» RECORD EXTRACTS:

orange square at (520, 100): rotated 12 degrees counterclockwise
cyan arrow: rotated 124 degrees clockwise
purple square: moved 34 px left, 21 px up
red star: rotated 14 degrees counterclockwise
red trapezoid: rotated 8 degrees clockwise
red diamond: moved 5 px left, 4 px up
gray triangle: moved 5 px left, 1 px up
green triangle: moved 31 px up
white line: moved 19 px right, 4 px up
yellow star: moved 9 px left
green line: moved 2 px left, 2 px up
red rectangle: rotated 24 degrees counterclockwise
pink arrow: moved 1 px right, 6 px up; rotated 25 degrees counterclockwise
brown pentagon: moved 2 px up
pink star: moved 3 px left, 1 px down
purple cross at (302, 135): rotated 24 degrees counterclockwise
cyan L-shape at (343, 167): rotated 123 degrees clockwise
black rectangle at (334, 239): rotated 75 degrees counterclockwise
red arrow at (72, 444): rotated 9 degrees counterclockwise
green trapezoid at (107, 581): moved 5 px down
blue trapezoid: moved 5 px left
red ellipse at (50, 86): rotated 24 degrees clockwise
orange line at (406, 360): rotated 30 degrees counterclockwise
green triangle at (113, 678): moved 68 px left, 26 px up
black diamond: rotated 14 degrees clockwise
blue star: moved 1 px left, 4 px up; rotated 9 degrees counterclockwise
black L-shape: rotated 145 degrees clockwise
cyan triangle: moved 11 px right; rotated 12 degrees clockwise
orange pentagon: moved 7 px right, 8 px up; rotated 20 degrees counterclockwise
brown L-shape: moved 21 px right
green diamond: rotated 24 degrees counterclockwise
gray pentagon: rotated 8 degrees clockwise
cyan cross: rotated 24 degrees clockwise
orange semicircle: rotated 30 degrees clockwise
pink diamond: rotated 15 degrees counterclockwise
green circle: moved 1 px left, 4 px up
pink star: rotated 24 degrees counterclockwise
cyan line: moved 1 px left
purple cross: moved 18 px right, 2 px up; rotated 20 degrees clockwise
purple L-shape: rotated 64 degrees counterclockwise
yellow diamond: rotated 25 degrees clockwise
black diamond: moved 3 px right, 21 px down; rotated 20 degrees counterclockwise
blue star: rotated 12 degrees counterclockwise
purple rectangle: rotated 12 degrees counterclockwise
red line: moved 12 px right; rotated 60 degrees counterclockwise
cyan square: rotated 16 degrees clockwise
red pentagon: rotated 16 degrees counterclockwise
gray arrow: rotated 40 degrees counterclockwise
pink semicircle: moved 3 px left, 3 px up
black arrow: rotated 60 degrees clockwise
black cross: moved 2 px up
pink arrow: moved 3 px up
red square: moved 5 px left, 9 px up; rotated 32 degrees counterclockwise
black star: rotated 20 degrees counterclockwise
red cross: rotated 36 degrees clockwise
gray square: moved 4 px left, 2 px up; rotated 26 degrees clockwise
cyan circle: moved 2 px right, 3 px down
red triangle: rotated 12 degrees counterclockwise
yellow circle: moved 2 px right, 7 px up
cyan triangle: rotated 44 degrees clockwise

» OBJECTIVE:
Reproduce every line above, word for word and in the same order.

» ANSWER FOR THE TASK:
orange square at (520, 100): rotated 12 degrees counterclockwise
cyan arrow: rotated 124 degrees clockwise
purple square: moved 34 px left, 21 px up
red star: rotated 14 degrees counterclockwise
red trapezoid: rotated 8 degrees clockwise
red diamond: moved 5 px left, 4 px up
gray triangle: moved 5 px left, 1 px up
green triangle: moved 31 px up
white line: moved 19 px right, 4 px up
yellow star: moved 9 px left
green line: moved 2 px left, 2 px up
red rectangle: rotated 24 degrees counterclockwise
pink arrow: moved 1 px right, 6 px up; rotated 25 degrees counterclockwise
brown pentagon: moved 2 px up
pink star: moved 3 px left, 1 px down
purple cross at (302, 135): rotated 24 degrees counterclockwise
cyan L-shape at (343, 167): rotated 123 degrees clockwise
black rectangle at (334, 239): rotated 75 degrees counterclockwise
red arrow at (72, 444): rotated 9 degrees counterclockwise
green trapezoid at (107, 581): moved 5 px down
blue trapezoid: moved 5 px left
red ellipse at (50, 86): rotated 24 degrees clockwise
orange line at (406, 360): rotated 30 degrees counterclockwise
green triangle at (113, 678): moved 68 px left, 26 px up
black diamond: rotated 14 degrees clockwise
blue star: moved 1 px left, 4 px up; rotated 9 degrees counterclockwise
black L-shape: rotated 145 degrees clockwise
cyan triangle: moved 11 px right; rotated 12 degrees clockwise
orange pentagon: moved 7 px right, 8 px up; rotated 20 degrees counterclockwise
brown L-shape: moved 21 px right
green diamond: rotated 24 degrees counterclockwise
gray pentagon: rotated 8 degrees clockwise
cyan cross: rotated 24 degrees clockwise
orange semicircle: rotated 30 degrees clockwise
pink diamond: rotated 15 degrees counterclockwise
green circle: moved 1 px left, 4 px up
pink star: rotated 24 degrees counterclockwise
cyan line: moved 1 px left
purple cross: moved 18 px right, 2 px up; rotated 20 degrees clockwise
purple L-shape: rotated 64 degrees counterclockwise
yellow diamond: rotated 25 degrees clockwise
black diamond: moved 3 px right, 21 px down; rotated 20 degrees counterclockwise
blue star: rotated 12 degrees counterclockwise
purple rectangle: rotated 12 degrees counterclockwise
red line: moved 12 px right; rotated 60 degrees counterclockwise
cyan square: rotated 16 degrees clockwise
red pentagon: rotated 16 degrees counterclockwise
gray arrow: rotated 40 degrees counterclockwise
pink semicircle: moved 3 px left, 3 px up
black arrow: rotated 60 degrees clockwise
black cross: moved 2 px up
pink arrow: moved 3 px up
red square: moved 5 px left, 9 px up; rotated 32 degrees counterclockwise
black star: rotated 20 degrees counterclockwise
red cross: rotated 36 degrees clockwise
gray square: moved 4 px left, 2 px up; rotated 26 degrees clockwise
cyan circle: moved 2 px right, 3 px down
red triangle: rotated 12 degrees counterclockwise
yellow circle: moved 2 px right, 7 px up
cyan triangle: rotated 44 degrees clockwise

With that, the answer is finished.